• _ASSIGNMENT_
Leave out the pictures and copy everything else in the records exactly.
==*==
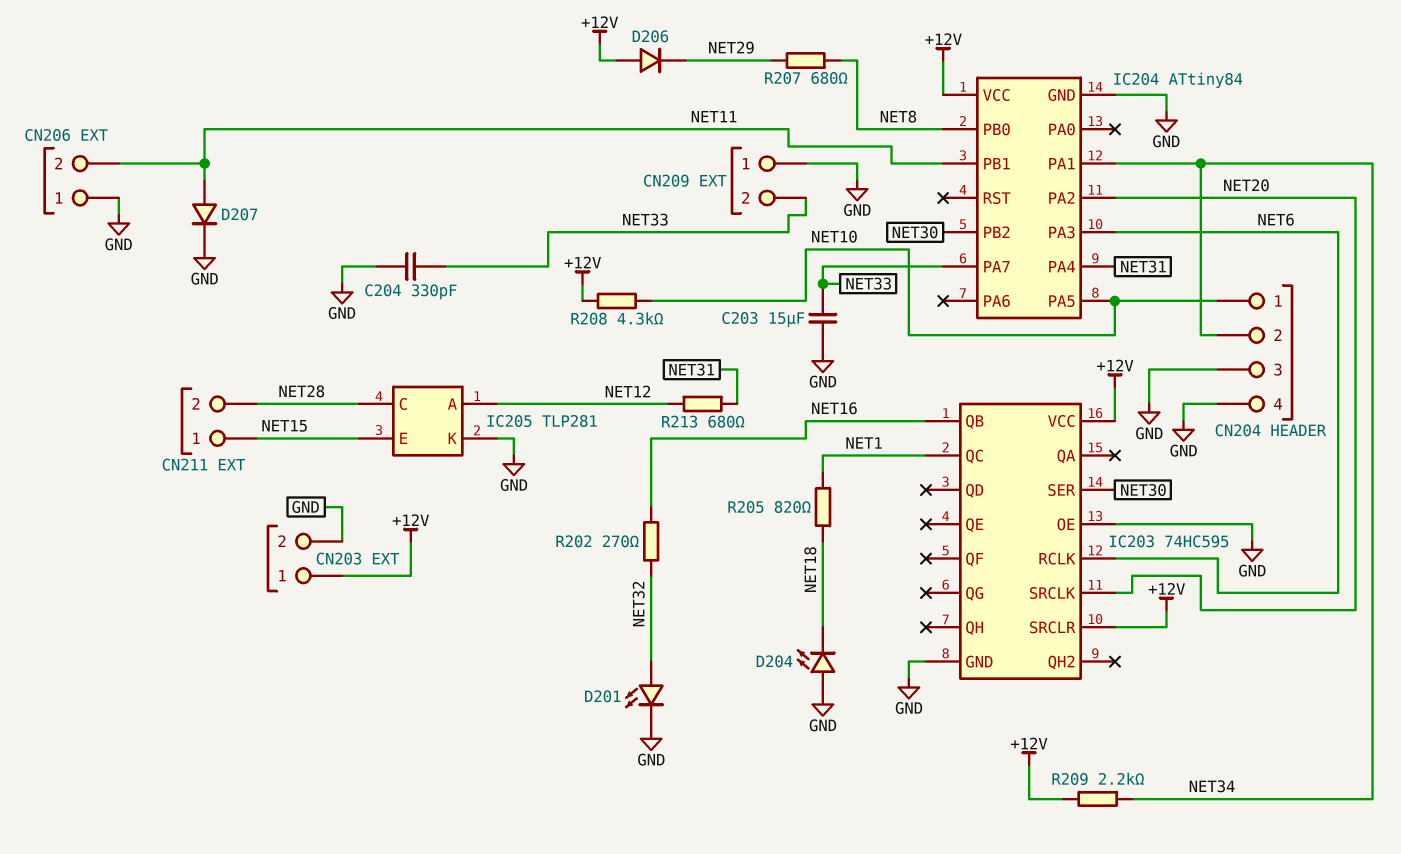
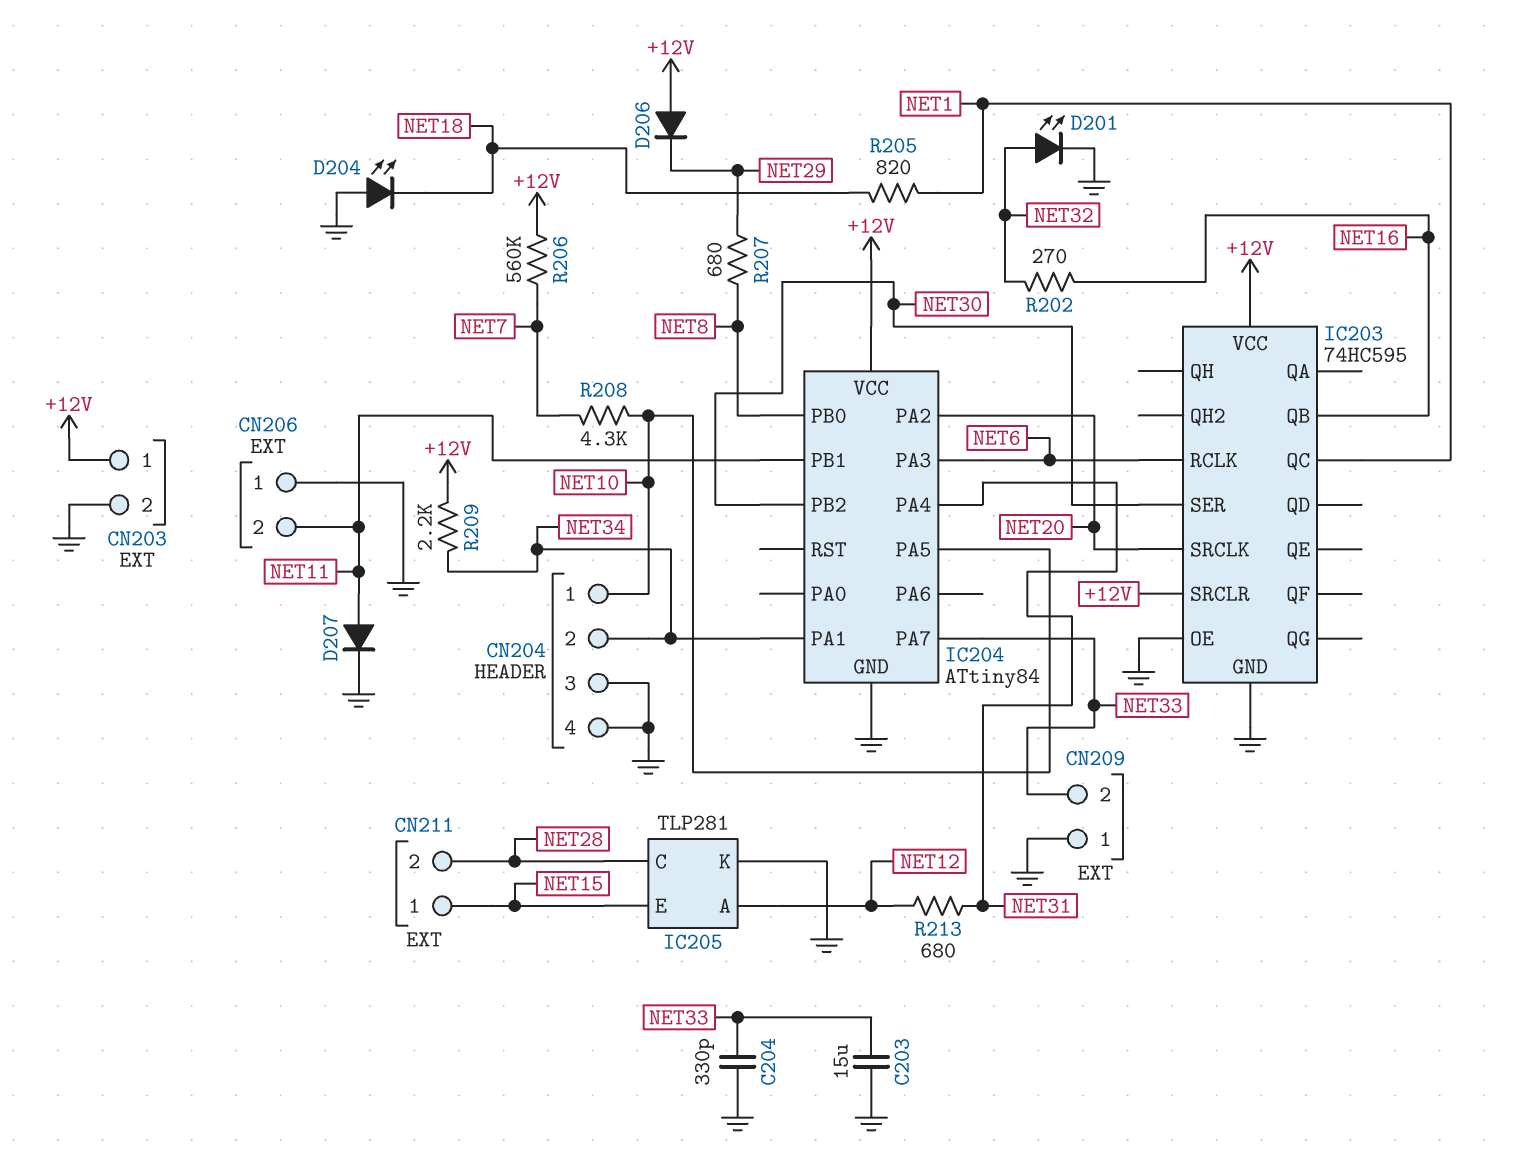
R206: none -> 560k (+12V, NET7)
R208: 4.3k (+12V, NET10) -> 4.3k (NET7, NET10)

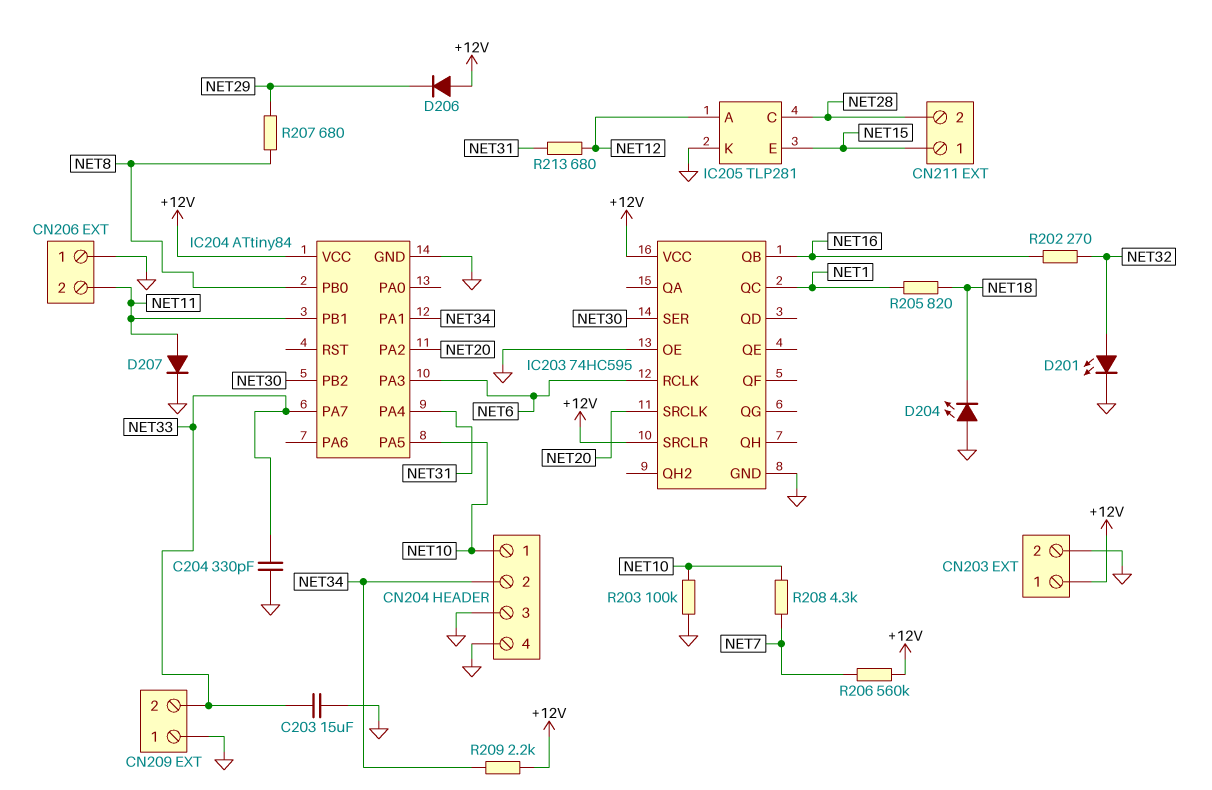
R203: none -> 100k (GND, NET10)

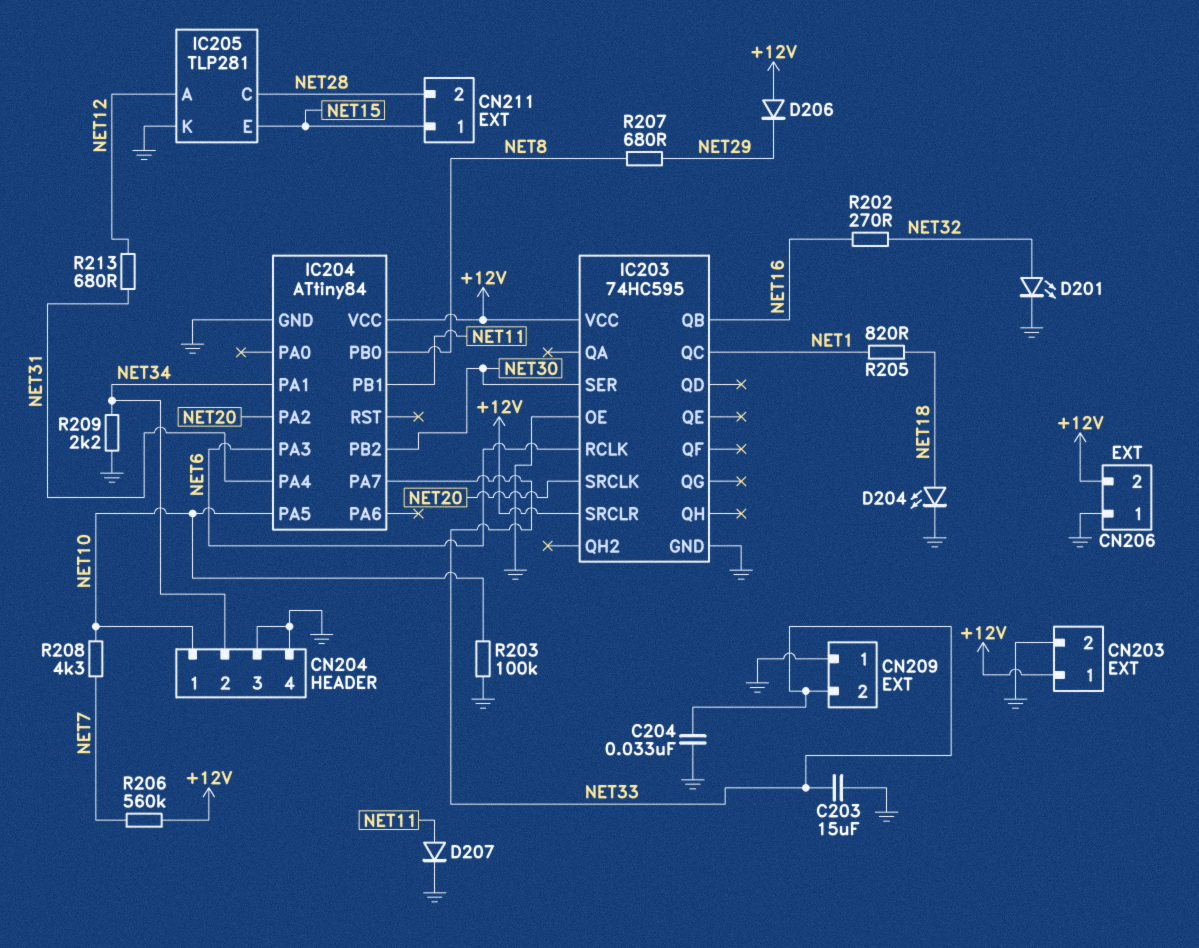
C204: 330pF (GND, NET33) -> 33nF (GND, NET33)
CN206 pin 2: NET11 -> +12V
D204: LED (A GND, K NET18) -> LED (A NET18, K GND)
R209: 2.2k (+12V, NET34) -> 2.2k (GND, NET34)

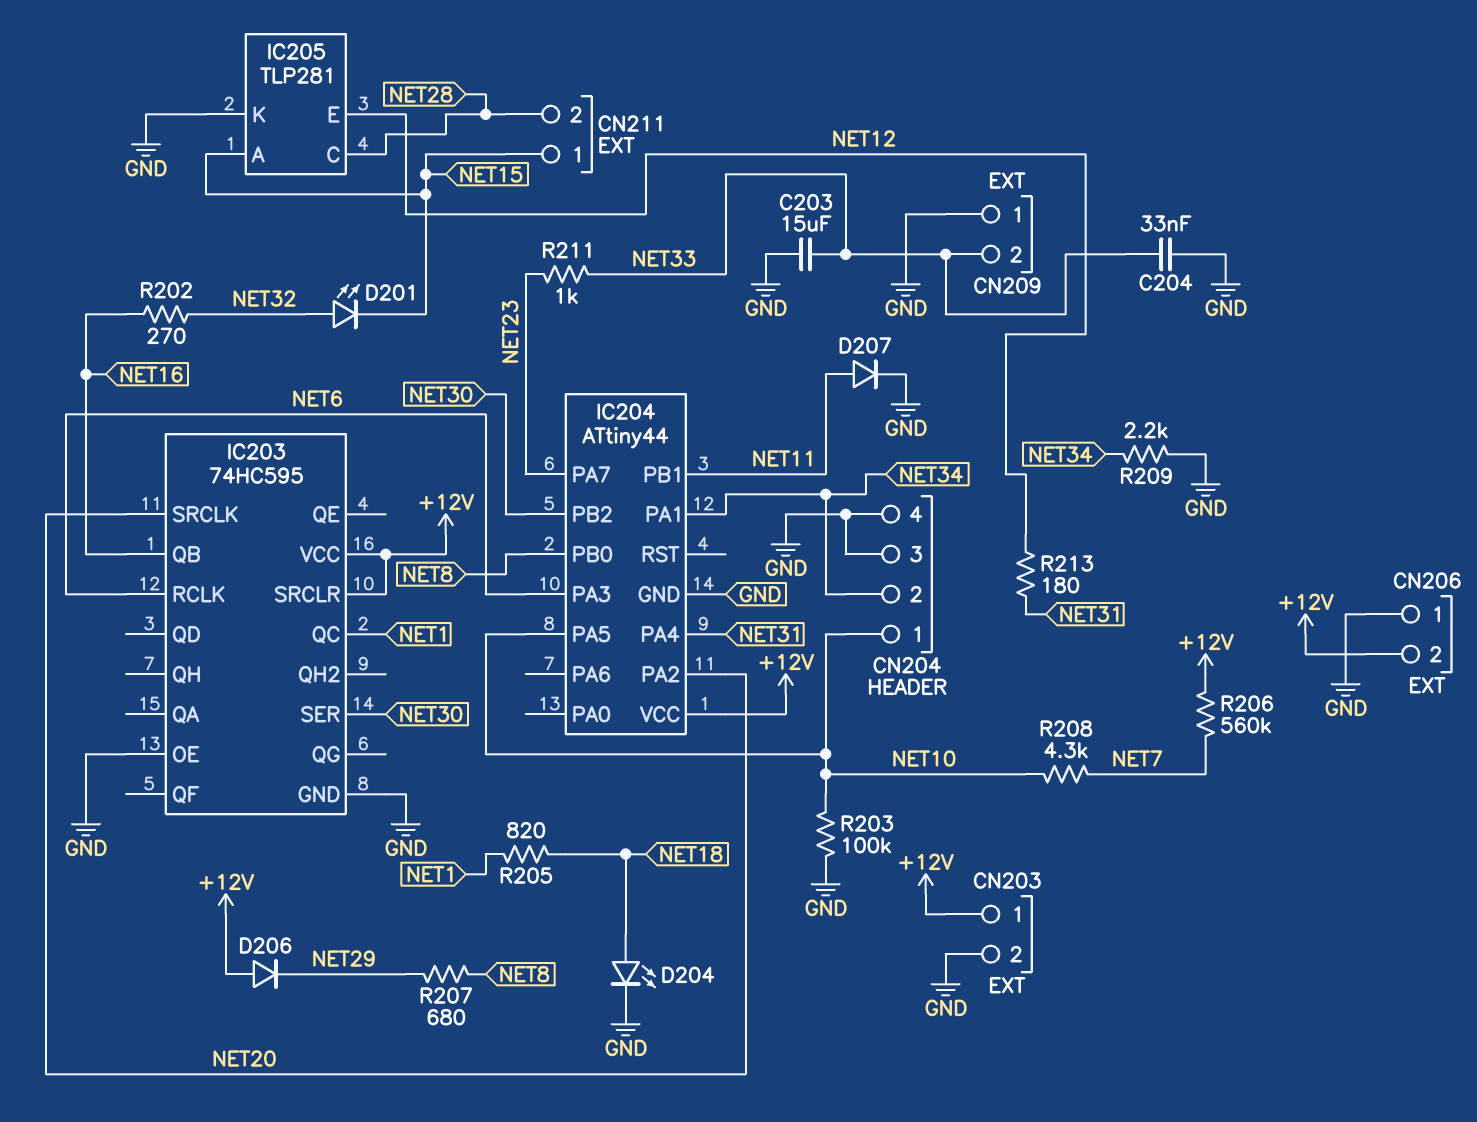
D201: LED (A NET32, K GND) -> LED (A NET32, K NET15)
IC204: ATtiny84 -> ATtiny44
IC204 pin PA7: NET33 -> NET23
IC205 pin A: NET12 -> NET15
IC205 pin E: NET15 -> NET12
R211: none -> 1k (NET23, NET33)
R213: 680 (NET12, NET31) -> 180 (NET12, NET31)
==*==
• _REPLY_
R206: none -> 560k (+12V, NET7)
R208: 4.3k (+12V, NET10) -> 4.3k (NET7, NET10)

R203: none -> 100k (GND, NET10)

C204: 330pF (GND, NET33) -> 33nF (GND, NET33)
CN206 pin 2: NET11 -> +12V
D204: LED (A GND, K NET18) -> LED (A NET18, K GND)
R209: 2.2k (+12V, NET34) -> 2.2k (GND, NET34)

D201: LED (A NET32, K GND) -> LED (A NET32, K NET15)
IC204: ATtiny84 -> ATtiny44
IC204 pin PA7: NET33 -> NET23
IC205 pin A: NET12 -> NET15
IC205 pin E: NET15 -> NET12
R211: none -> 1k (NET23, NET33)
R213: 680 (NET12, NET31) -> 180 (NET12, NET31)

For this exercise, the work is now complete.